Exercise directions: Where does the string "ellipse" appear in the records? Copy every line that contains it.

#####

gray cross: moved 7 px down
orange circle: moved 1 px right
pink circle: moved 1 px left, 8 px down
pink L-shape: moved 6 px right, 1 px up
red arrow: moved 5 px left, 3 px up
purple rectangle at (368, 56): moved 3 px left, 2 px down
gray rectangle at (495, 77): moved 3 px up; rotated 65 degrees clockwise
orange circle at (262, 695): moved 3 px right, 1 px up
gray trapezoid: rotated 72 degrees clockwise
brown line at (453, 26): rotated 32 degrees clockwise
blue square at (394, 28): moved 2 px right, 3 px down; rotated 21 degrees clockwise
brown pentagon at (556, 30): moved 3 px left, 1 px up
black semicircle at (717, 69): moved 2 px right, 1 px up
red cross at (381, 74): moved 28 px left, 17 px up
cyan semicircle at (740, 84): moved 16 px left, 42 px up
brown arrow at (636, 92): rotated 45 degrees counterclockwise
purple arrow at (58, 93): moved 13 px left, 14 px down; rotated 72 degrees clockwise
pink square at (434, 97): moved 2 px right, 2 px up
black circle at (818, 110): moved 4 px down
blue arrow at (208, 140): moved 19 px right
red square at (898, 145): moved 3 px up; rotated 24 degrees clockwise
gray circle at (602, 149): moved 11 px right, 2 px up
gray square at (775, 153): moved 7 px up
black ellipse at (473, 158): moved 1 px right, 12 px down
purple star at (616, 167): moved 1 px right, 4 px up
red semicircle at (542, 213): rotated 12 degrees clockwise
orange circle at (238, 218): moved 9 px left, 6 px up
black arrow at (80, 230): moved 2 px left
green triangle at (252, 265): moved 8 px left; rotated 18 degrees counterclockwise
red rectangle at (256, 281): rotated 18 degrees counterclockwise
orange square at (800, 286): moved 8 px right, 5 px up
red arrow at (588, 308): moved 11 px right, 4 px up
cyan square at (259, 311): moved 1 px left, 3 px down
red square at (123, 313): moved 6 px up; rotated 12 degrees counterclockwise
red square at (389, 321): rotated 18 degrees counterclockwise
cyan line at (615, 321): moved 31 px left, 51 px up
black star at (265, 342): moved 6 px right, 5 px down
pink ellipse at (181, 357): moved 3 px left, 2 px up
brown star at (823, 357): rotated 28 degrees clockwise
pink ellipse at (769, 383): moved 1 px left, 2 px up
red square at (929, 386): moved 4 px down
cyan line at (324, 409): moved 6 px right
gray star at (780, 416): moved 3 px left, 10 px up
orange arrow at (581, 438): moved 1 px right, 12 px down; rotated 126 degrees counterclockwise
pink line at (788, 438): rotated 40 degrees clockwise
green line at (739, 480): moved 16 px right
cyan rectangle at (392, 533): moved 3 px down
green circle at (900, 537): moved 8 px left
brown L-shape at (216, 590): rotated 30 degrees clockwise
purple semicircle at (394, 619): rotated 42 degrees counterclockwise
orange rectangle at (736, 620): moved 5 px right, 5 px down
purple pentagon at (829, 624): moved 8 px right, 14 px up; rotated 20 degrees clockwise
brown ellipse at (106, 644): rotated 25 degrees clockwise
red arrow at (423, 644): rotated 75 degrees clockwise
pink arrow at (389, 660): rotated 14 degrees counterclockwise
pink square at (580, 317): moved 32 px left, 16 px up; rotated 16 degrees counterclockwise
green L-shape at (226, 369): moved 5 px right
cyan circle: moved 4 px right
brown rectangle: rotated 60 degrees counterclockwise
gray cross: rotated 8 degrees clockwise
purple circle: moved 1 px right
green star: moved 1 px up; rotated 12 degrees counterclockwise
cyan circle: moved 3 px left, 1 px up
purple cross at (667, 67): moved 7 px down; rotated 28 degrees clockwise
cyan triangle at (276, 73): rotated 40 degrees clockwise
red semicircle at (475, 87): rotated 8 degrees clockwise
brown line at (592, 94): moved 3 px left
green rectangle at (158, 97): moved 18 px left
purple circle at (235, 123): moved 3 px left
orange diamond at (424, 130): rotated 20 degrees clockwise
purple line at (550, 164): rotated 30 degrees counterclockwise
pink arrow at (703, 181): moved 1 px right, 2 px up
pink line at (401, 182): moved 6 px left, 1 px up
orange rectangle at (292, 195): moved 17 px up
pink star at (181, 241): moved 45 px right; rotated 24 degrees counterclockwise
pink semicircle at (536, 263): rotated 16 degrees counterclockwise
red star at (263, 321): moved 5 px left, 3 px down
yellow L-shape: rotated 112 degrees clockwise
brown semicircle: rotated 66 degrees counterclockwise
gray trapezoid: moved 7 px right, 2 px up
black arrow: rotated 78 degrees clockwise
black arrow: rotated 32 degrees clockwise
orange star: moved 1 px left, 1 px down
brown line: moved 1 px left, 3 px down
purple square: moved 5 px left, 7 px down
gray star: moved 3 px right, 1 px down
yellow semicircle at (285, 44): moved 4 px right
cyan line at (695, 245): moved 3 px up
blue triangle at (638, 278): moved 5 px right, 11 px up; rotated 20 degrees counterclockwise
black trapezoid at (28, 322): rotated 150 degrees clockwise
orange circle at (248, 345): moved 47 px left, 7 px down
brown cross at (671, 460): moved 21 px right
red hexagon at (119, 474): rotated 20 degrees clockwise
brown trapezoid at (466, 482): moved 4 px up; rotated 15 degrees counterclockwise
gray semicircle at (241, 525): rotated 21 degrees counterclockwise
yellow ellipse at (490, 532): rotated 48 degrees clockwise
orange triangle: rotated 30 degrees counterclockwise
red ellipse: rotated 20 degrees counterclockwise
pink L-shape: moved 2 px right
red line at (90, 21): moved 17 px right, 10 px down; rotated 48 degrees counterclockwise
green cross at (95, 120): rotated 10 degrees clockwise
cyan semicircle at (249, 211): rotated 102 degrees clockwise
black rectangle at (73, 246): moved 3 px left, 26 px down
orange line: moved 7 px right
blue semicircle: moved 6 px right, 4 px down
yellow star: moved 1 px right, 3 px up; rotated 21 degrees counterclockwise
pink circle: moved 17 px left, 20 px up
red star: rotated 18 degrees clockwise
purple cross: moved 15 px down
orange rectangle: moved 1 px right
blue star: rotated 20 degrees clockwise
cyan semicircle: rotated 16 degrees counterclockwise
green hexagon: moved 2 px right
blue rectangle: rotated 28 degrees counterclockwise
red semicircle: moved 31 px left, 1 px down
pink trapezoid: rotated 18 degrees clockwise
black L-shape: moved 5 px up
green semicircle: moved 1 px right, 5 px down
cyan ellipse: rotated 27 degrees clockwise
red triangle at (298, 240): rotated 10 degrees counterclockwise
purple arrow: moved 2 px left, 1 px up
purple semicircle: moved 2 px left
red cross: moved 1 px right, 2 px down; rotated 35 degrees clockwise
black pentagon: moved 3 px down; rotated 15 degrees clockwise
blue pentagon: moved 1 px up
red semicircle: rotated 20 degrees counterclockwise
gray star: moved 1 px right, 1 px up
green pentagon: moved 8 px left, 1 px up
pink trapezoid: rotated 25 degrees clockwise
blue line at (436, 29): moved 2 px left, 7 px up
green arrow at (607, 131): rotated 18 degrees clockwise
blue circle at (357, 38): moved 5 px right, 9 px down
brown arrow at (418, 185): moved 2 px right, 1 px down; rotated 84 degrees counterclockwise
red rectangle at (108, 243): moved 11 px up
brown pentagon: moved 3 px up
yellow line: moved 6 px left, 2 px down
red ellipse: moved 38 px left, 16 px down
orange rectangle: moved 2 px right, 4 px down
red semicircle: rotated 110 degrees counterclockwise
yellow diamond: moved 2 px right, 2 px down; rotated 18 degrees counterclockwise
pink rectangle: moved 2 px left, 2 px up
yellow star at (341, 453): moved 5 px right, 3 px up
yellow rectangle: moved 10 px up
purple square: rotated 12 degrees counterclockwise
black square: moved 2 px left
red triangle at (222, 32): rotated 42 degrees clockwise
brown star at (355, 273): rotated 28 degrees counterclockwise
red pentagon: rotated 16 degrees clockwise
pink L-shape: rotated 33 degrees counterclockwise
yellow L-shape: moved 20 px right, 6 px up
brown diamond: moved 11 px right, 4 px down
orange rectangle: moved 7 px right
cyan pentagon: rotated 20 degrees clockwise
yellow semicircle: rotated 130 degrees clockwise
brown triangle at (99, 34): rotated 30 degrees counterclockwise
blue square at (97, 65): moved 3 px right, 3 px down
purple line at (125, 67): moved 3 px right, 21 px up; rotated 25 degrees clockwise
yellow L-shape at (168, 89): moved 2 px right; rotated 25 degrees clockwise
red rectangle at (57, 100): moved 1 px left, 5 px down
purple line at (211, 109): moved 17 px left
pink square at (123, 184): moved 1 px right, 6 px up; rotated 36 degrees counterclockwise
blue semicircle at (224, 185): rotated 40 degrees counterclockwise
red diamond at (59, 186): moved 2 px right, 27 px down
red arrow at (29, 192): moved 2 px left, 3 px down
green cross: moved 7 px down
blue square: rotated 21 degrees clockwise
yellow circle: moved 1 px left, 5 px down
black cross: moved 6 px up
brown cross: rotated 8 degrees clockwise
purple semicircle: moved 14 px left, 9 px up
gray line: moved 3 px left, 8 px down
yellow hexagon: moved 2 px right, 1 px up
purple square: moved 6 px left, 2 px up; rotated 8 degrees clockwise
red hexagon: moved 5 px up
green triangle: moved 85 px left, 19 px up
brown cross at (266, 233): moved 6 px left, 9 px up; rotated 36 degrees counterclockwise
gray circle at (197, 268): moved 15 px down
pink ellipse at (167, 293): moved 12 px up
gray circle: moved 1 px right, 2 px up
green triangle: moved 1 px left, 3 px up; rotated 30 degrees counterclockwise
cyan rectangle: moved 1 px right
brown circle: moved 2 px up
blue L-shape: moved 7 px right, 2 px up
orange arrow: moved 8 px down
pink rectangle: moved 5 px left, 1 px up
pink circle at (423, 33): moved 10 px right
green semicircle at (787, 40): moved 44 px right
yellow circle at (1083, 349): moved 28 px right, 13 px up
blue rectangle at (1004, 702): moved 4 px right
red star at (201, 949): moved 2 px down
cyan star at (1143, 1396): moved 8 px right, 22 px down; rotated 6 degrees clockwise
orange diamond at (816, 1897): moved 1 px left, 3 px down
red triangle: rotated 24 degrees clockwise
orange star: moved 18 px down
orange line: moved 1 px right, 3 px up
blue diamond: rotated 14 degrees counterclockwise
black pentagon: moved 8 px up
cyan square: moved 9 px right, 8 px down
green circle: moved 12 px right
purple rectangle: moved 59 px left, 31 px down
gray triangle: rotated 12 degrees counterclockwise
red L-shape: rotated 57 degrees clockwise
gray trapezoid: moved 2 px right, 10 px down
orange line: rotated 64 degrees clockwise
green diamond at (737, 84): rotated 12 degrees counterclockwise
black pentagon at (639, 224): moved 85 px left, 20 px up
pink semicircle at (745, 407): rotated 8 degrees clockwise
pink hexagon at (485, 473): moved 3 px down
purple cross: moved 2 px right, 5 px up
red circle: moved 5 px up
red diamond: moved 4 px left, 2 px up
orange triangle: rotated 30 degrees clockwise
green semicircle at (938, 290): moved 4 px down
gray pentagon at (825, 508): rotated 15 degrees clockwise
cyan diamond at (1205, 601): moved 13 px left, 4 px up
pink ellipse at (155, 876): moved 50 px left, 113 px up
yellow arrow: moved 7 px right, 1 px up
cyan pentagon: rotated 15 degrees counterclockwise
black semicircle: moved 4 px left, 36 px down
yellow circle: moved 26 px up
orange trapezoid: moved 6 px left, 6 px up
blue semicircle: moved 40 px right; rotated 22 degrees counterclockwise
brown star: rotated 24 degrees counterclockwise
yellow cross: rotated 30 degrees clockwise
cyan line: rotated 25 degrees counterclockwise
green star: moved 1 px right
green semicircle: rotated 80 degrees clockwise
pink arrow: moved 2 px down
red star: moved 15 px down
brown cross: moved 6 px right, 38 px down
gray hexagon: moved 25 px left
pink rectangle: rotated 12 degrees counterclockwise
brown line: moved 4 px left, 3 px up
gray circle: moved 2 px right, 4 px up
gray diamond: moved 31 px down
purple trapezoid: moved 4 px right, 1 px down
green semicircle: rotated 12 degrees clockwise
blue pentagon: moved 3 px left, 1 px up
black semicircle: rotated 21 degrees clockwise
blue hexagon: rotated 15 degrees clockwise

#####

Solved exercise:
black ellipse at (473, 158): moved 1 px right, 12 px down
pink ellipse at (181, 357): moved 3 px left, 2 px up
pink ellipse at (769, 383): moved 1 px left, 2 px up
brown ellipse at (106, 644): rotated 25 degrees clockwise
yellow ellipse at (490, 532): rotated 48 degrees clockwise
red ellipse: rotated 20 degrees counterclockwise
cyan ellipse: rotated 27 degrees clockwise
red ellipse: moved 38 px left, 16 px down
pink ellipse at (167, 293): moved 12 px up
pink ellipse at (155, 876): moved 50 px left, 113 px up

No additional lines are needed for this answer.